>> Begin MATERIAL

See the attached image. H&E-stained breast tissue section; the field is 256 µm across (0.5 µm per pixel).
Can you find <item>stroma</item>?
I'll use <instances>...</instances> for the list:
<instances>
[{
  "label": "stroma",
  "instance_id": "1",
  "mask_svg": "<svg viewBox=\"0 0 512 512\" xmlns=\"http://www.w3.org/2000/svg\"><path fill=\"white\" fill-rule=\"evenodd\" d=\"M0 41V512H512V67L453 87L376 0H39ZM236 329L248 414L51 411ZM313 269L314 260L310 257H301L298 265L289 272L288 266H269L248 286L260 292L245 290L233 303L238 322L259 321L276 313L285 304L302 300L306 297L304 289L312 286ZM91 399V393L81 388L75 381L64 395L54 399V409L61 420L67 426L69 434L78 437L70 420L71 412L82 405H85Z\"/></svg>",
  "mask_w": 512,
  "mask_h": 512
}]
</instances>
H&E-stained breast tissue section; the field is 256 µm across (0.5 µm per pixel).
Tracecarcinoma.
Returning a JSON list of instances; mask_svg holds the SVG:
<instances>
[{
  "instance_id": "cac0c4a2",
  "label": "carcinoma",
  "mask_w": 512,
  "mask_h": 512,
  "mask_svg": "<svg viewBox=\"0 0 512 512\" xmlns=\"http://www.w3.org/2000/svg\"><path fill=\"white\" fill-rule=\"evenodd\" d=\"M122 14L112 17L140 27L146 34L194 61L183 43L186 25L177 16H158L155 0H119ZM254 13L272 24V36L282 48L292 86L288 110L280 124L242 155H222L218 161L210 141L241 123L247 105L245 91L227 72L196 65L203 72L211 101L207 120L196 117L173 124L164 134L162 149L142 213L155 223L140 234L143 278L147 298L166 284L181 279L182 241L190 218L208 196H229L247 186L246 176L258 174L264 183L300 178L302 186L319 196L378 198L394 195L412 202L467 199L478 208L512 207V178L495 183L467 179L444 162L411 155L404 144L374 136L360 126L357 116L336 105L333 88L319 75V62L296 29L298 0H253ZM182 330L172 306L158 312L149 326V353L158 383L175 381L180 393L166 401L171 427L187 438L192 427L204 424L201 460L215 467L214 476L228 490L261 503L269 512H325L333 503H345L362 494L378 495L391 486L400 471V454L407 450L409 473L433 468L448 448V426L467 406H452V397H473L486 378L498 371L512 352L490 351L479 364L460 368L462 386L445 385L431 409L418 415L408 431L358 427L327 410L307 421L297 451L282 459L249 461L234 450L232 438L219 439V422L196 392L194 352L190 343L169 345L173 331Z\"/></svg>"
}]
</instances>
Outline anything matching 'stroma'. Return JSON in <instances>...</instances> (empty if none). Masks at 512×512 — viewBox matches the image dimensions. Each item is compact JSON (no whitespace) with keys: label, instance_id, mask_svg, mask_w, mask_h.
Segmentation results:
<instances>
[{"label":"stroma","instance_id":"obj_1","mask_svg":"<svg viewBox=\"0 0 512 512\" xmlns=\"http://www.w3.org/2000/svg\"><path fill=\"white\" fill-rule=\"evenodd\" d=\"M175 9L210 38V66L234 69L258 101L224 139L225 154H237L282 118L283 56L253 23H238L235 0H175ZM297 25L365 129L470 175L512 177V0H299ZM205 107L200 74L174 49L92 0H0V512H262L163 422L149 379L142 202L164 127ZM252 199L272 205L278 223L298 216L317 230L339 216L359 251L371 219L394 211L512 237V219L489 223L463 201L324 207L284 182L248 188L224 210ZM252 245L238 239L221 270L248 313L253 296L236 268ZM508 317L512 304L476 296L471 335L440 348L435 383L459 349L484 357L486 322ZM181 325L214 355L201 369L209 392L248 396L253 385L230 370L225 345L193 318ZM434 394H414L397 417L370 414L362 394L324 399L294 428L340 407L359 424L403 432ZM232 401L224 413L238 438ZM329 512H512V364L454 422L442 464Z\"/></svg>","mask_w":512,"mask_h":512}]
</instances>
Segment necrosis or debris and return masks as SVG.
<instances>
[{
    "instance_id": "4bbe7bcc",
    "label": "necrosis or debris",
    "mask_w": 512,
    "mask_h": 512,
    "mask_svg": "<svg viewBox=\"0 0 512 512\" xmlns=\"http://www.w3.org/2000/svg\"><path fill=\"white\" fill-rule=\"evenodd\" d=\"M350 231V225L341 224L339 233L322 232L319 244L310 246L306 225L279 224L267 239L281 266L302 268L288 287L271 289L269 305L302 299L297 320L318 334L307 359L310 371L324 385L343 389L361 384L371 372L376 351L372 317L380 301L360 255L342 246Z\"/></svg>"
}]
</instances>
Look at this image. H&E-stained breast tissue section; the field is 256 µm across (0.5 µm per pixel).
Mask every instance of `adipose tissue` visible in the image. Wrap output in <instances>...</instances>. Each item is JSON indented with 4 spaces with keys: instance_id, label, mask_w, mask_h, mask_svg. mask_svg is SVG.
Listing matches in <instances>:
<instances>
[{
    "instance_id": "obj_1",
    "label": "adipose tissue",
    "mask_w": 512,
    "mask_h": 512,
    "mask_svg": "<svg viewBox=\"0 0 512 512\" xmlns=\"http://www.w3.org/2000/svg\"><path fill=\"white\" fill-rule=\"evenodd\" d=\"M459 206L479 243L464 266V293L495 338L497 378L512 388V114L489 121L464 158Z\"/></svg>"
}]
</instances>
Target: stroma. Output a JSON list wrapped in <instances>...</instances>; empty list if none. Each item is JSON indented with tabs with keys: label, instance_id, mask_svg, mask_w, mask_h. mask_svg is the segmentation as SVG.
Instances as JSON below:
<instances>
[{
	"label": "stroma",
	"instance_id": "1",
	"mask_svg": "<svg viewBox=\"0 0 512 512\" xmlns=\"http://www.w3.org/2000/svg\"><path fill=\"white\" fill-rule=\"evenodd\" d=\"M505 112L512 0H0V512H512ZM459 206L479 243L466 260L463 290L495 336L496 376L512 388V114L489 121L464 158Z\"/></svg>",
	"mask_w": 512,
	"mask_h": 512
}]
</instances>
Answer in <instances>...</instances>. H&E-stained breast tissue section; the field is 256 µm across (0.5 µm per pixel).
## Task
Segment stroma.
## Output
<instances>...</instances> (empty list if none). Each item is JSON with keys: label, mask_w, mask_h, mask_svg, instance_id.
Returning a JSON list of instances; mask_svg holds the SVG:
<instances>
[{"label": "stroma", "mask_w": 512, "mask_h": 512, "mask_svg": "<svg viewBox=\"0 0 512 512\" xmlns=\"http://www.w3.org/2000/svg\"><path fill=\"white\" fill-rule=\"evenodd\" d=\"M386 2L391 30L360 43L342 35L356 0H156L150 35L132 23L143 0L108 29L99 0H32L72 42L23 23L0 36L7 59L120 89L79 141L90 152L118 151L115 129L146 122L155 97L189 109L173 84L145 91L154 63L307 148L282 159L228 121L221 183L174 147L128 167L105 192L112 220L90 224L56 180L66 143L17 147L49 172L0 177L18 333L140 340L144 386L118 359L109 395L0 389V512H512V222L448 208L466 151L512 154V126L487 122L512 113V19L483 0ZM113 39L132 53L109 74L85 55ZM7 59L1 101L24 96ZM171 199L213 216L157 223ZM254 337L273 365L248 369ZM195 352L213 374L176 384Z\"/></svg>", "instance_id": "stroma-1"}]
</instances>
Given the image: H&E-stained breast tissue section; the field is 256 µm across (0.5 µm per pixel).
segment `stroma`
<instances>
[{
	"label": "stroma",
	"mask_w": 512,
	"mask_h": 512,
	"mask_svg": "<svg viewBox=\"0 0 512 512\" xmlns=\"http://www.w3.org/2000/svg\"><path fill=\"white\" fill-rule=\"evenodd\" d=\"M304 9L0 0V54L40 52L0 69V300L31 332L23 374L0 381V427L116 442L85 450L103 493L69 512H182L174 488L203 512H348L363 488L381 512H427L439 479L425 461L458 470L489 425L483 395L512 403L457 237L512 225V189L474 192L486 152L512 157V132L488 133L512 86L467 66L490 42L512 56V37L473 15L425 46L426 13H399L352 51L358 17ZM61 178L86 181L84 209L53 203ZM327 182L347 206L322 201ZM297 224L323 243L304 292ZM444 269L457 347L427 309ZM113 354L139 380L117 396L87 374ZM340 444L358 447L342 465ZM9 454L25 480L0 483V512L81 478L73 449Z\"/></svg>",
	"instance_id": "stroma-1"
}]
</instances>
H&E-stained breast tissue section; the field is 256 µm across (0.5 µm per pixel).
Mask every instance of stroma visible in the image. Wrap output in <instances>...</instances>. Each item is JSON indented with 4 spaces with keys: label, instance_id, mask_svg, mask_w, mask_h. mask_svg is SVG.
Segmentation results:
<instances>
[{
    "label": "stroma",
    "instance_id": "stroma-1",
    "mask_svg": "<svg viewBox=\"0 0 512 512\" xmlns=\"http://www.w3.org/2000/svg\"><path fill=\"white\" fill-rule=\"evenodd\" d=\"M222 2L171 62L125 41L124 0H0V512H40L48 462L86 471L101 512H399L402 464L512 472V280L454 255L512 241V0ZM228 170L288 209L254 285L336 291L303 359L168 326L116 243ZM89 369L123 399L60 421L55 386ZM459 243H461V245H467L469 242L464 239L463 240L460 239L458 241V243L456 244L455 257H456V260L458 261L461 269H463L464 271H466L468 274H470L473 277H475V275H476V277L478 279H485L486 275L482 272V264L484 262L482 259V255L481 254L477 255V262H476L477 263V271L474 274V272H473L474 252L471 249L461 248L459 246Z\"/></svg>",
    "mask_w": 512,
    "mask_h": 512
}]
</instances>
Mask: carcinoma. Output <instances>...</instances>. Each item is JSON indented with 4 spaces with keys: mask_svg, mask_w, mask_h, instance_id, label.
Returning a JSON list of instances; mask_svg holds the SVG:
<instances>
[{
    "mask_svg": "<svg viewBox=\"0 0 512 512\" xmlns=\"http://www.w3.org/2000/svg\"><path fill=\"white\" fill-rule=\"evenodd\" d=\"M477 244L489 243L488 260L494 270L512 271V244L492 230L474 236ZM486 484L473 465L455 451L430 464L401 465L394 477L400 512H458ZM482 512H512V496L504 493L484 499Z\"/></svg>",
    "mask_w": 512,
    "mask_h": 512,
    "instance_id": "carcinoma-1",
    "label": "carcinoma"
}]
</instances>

>> End MATERIAL

Determine the number of lines in these entries that contain the word "pixel", and write only that number.

◆ FINAL RESULT
6